- **SUPPLIED DATA**
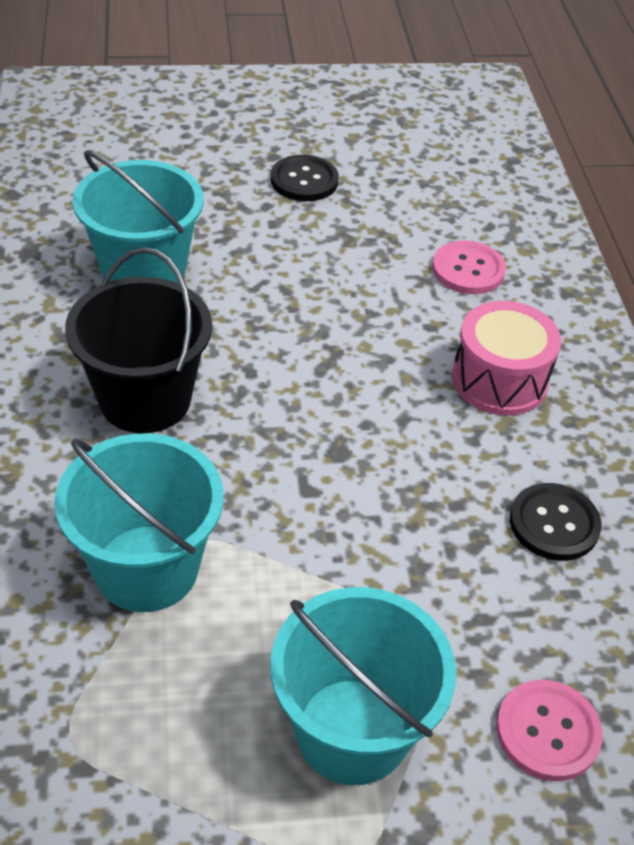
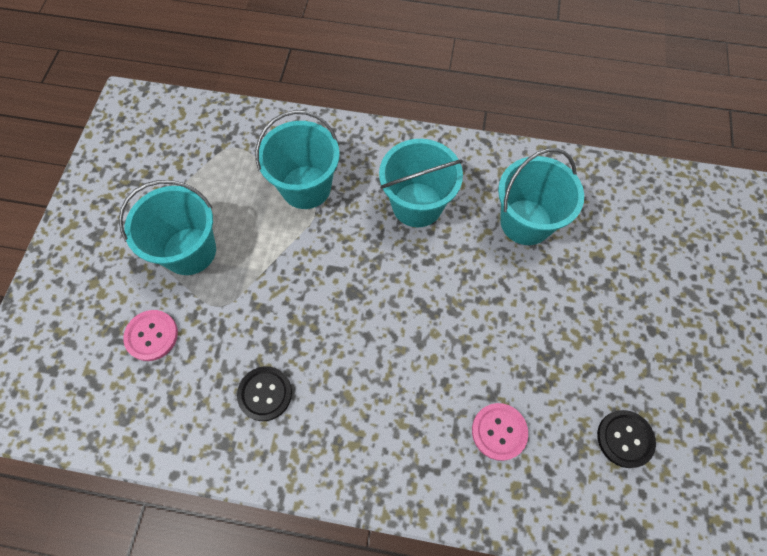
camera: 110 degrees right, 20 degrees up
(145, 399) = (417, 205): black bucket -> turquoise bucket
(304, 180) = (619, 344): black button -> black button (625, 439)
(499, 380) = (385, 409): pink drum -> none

- **THE PROBLEM**
Every word of the data should be reproduced exactly; please omit any pictures.

- **ANSWER TO THE PROBLEM**
camera: 110 degrees right, 20 degrees up
(145, 399) = (417, 205): black bucket -> turquoise bucket
(304, 180) = (619, 344): black button -> black button (625, 439)
(499, 380) = (385, 409): pink drum -> none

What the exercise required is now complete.